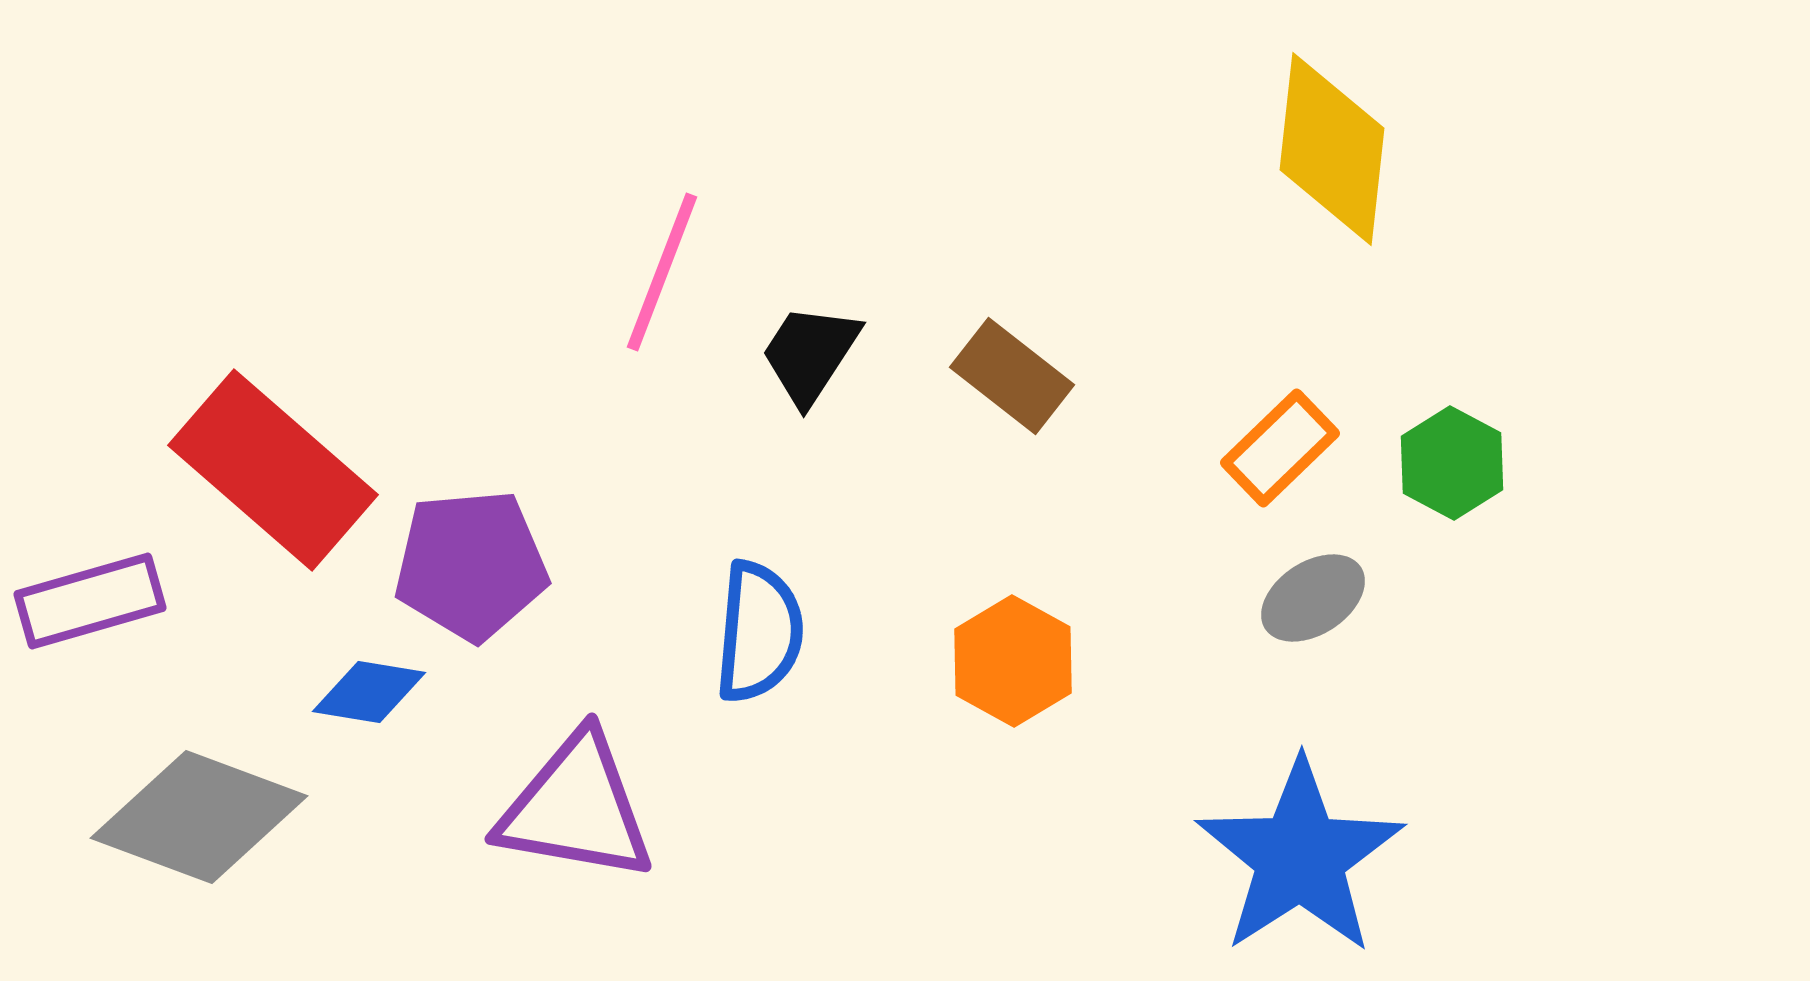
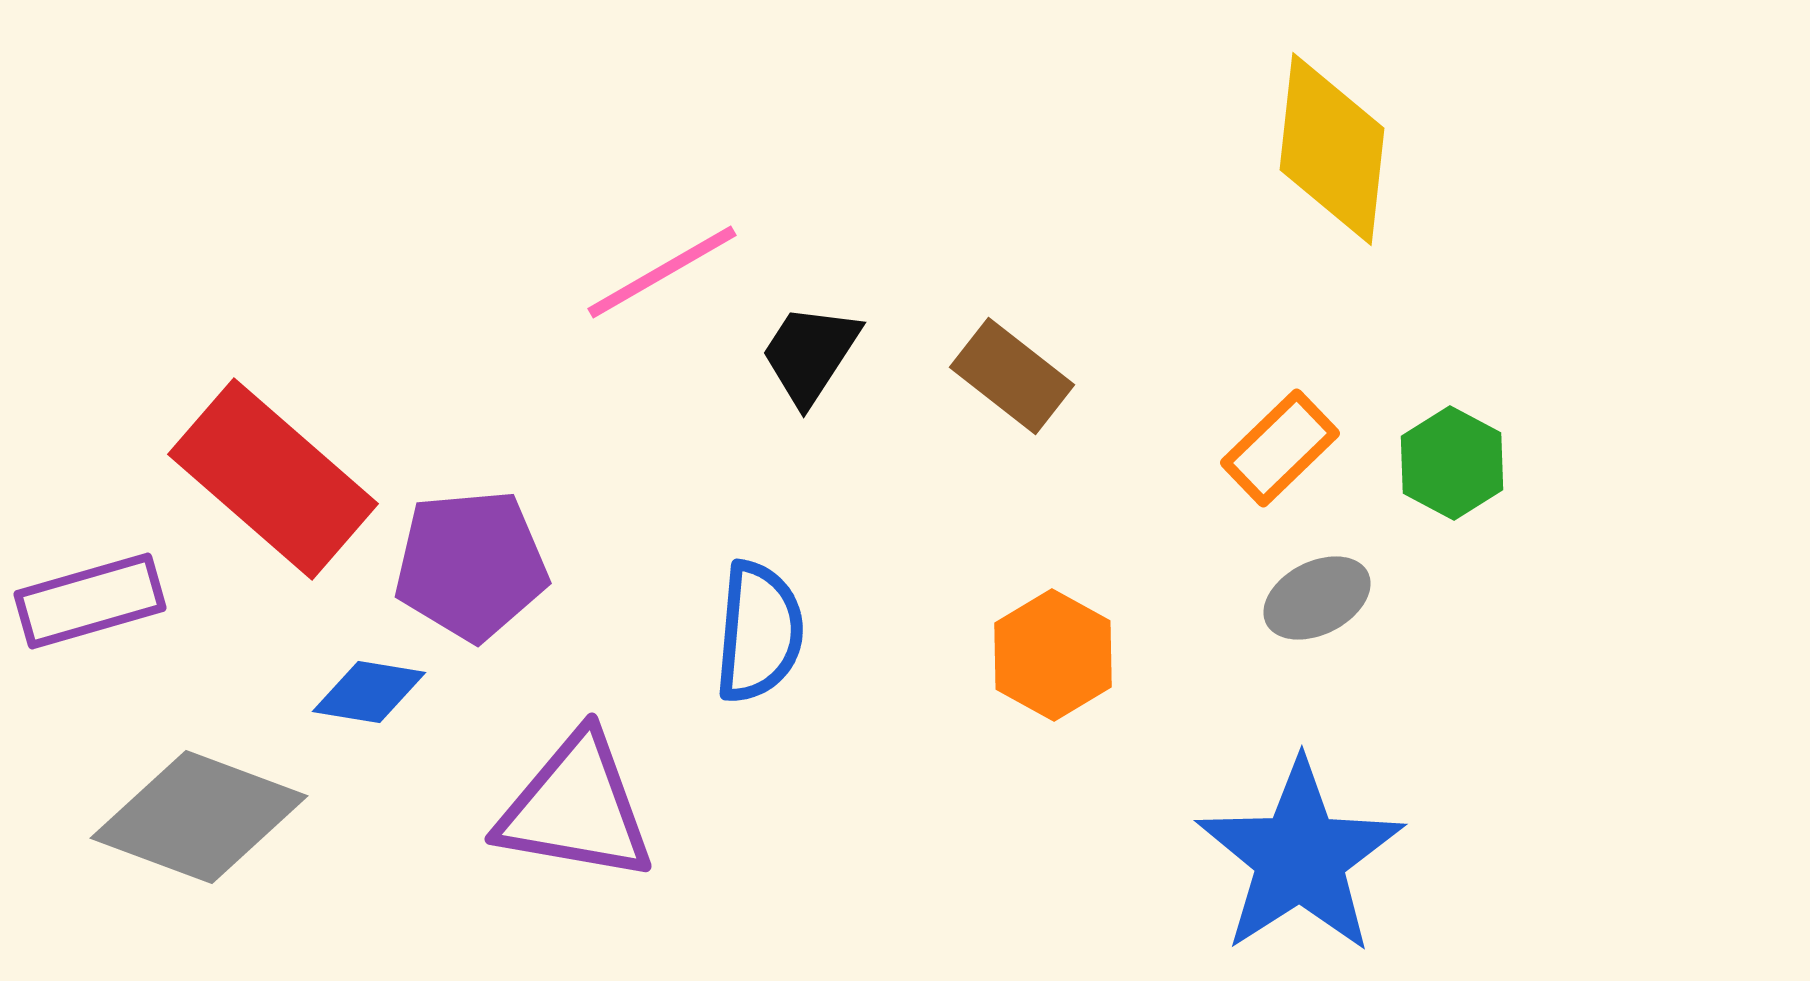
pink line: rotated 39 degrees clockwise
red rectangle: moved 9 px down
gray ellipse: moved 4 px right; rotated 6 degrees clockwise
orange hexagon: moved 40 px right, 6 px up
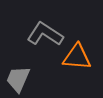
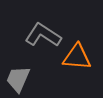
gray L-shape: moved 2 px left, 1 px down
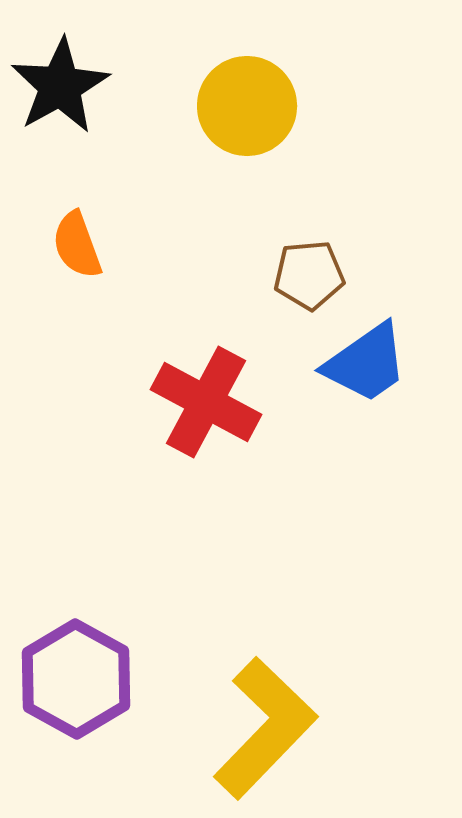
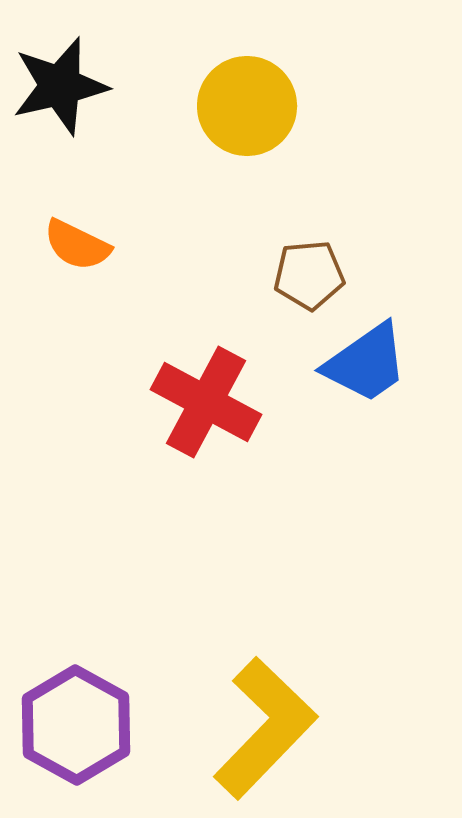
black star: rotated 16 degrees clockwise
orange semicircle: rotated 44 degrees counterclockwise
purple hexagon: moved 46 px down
# # # #
WHAT IS NEEDED |
The records are to be returned verbatim. Skip any picture they contain.

TASK OUTPUT |
pink line: rotated 39 degrees clockwise
red rectangle: moved 9 px down
gray ellipse: moved 4 px right; rotated 6 degrees clockwise
orange hexagon: moved 40 px right, 6 px up
gray L-shape: moved 2 px left, 1 px down
black star: rotated 16 degrees clockwise
orange semicircle: rotated 44 degrees counterclockwise
purple hexagon: moved 46 px down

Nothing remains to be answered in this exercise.